Data records
◇ ◇ ◇

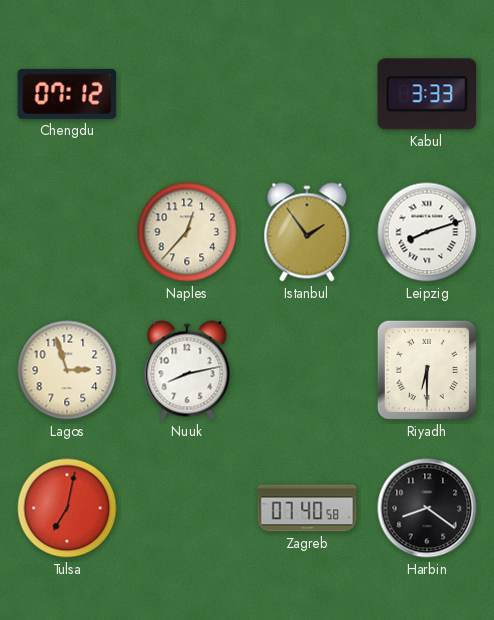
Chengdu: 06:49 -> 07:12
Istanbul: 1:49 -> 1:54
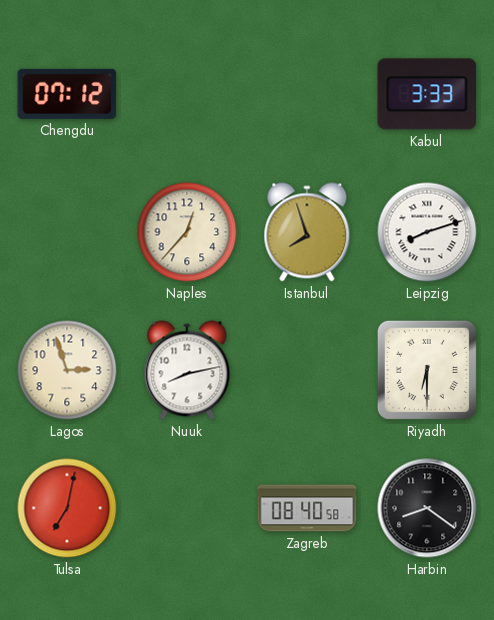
Istanbul: 1:54 -> 7:57
Zagreb: 07:40 -> 08:40
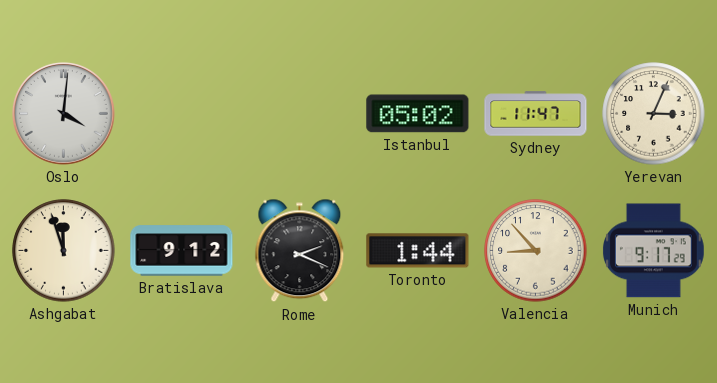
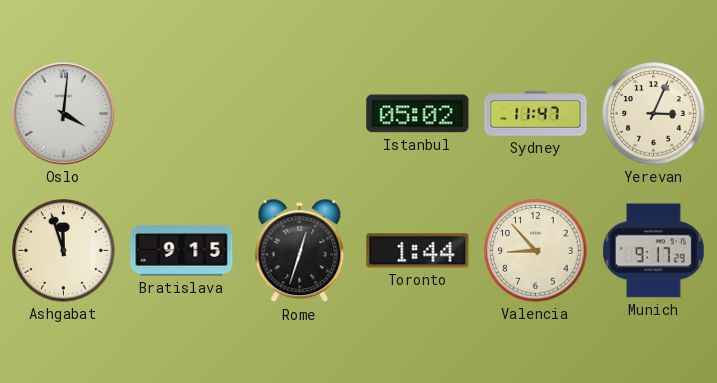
Bratislava: 9:12 -> 9:15
Rome: 2:19 -> 12:33
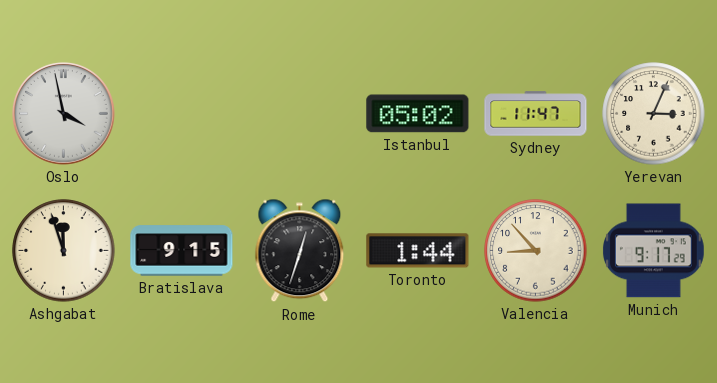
Oslo: 4:01 -> 3:58
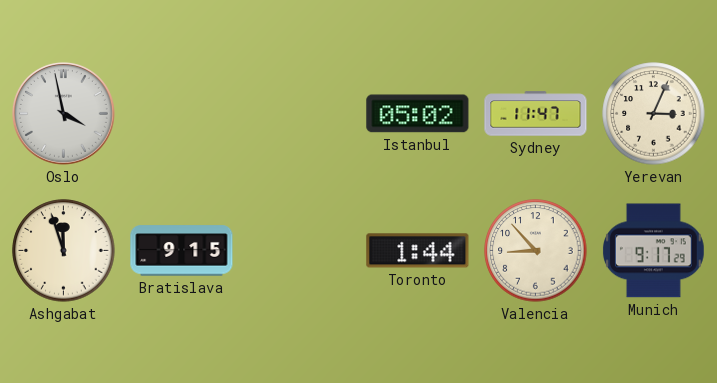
Rome: 12:33 -> none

◇ ◇ ◇

WHAT THE TASK REQUIRES :: Starting at the line that contains "Istanbul: 1:54 -> 7:57" and continuing through the end of the data, rewrite those lines with "Rome" switched to "Vienna" and everything else unchanged. Omit the pictures from your answer.

THE RESPONSE ::
Istanbul: 1:54 -> 7:57
Zagreb: 07:40 -> 08:40
Bratislava: 9:12 -> 9:15
Vienna: 2:19 -> 12:33
Oslo: 4:01 -> 3:58
Vienna: 12:33 -> none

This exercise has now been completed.